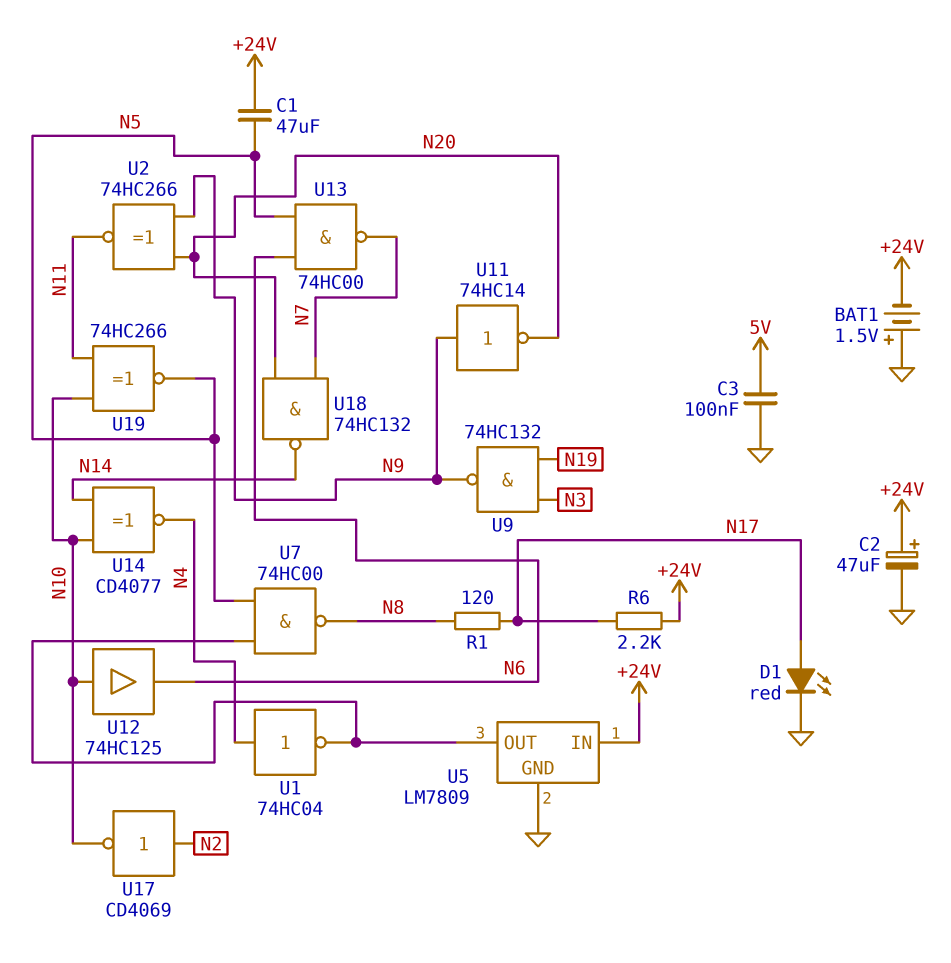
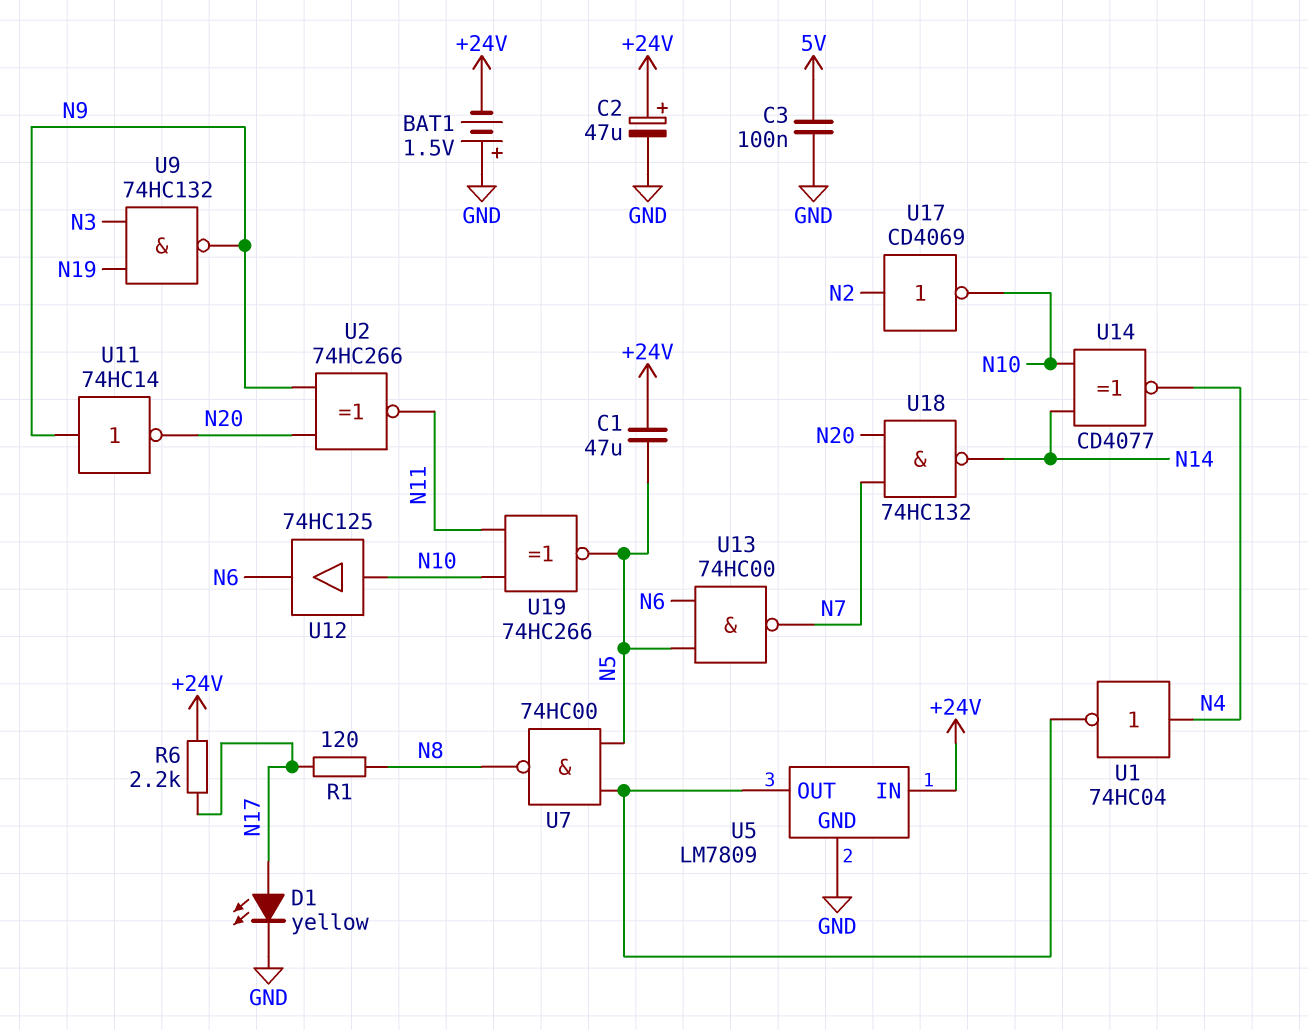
D1: LED red (A N17, K GND) -> LED yellow (A N17, K GND)

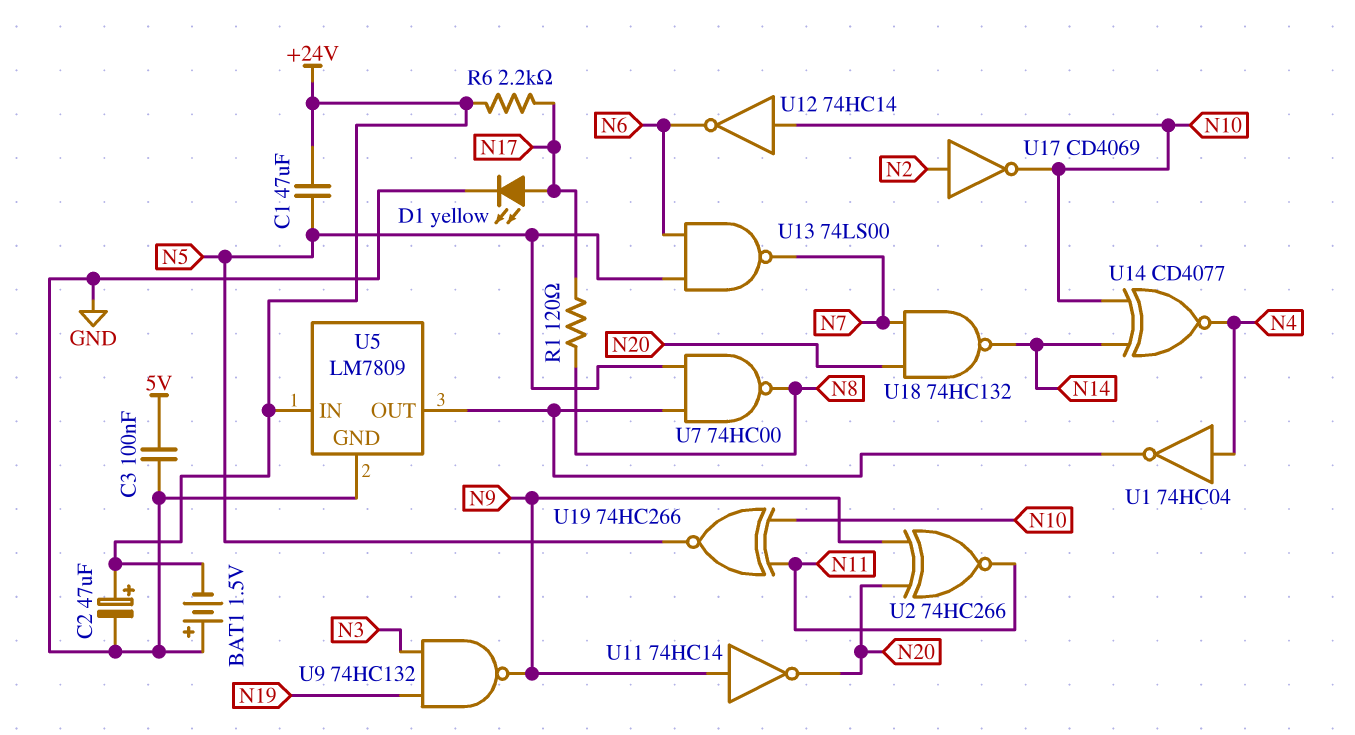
U12: buffer 74HC125 (in N10, out N6) -> NOT 74HC14 (in N10, out N6)
U13: NAND 74HC00 (in N5, in N6, out N7) -> NAND 74LS00 (in N5, in N6, out N7)

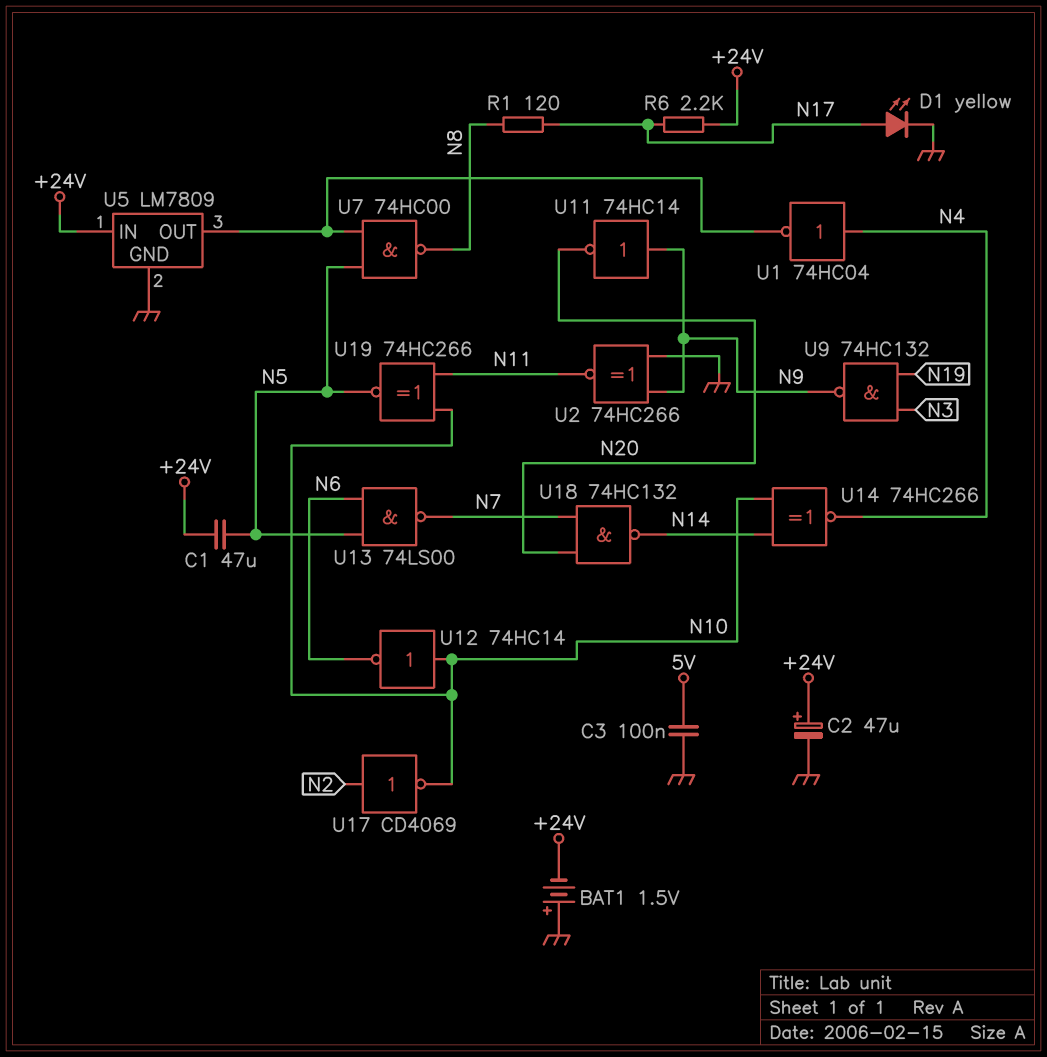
U2: XNOR 74HC266 (in N9, in N20, out N11) -> XNOR 74HC266 (in GND, in N9, out N11)
U14: XNOR CD4077 (in N10, in N14, out N4) -> XNOR 74HC266 (in N10, in N14, out N4)

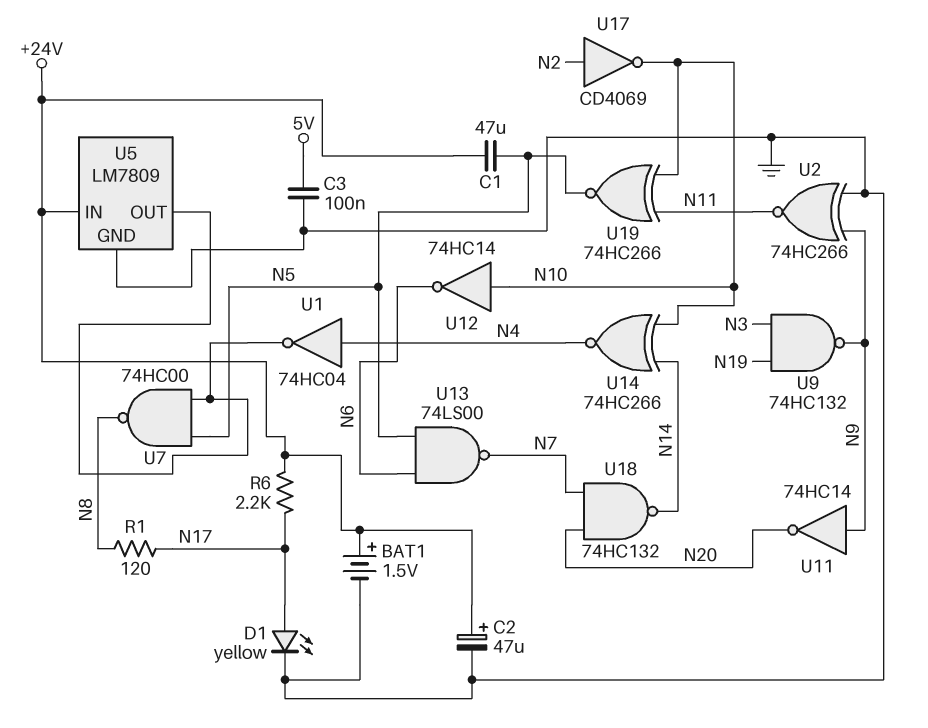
BAT1: 1.5V (plus GND, minus +24V) -> 1.5V (plus +24V, minus GND)

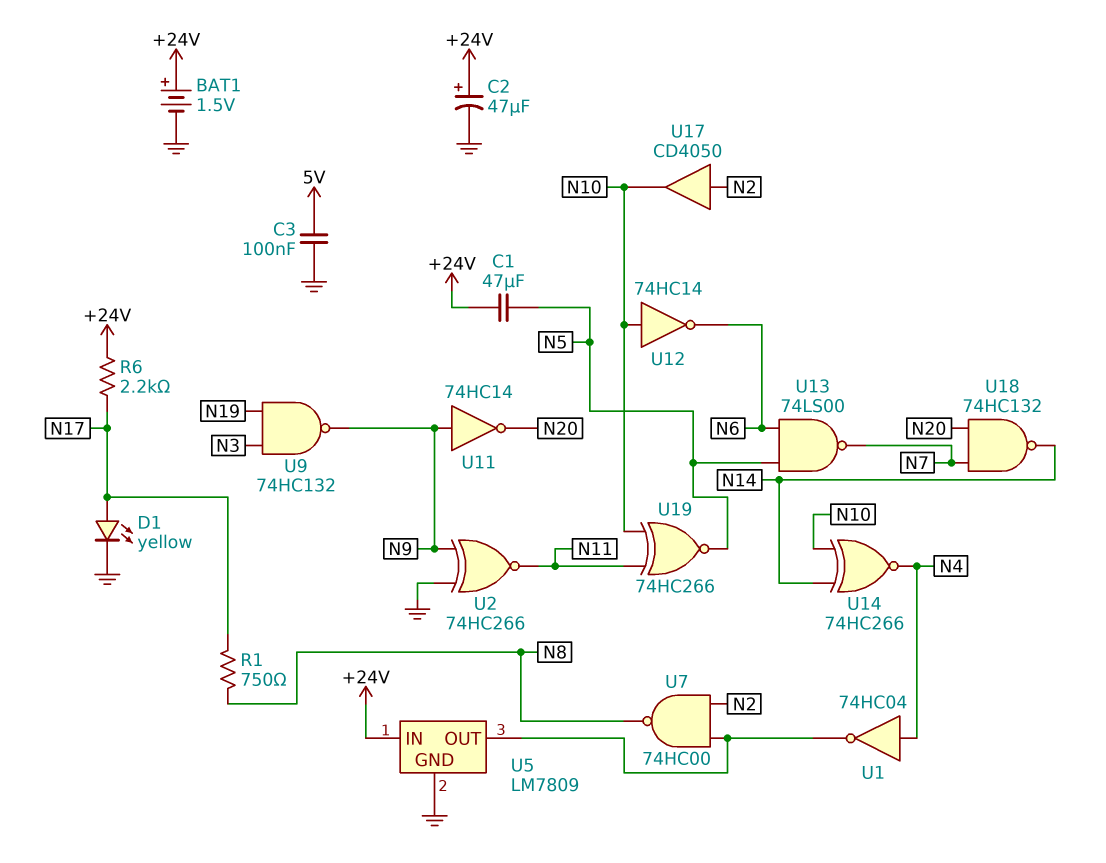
R1: 120 (N8, N17) -> 750 (N8, N17)
U7: NAND 74HC00 (in N5, in U5/OUT, out N8) -> NAND 74HC00 (in N2, in U5/OUT, out N8)
U17: NOT CD4069 (in N2, out N10) -> buffer CD4050 (in N2, out N10)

======

§ **TASK BRIEF**: Write out exactly the lines from the line containing "R1: 120 (N8, N17) -> 750 (N8, N17)" to the end of the listing above, both included, and nothing else.

§ **FINISHED TASK**:
R1: 120 (N8, N17) -> 750 (N8, N17)
U7: NAND 74HC00 (in N5, in U5/OUT, out N8) -> NAND 74HC00 (in N2, in U5/OUT, out N8)
U17: NOT CD4069 (in N2, out N10) -> buffer CD4050 (in N2, out N10)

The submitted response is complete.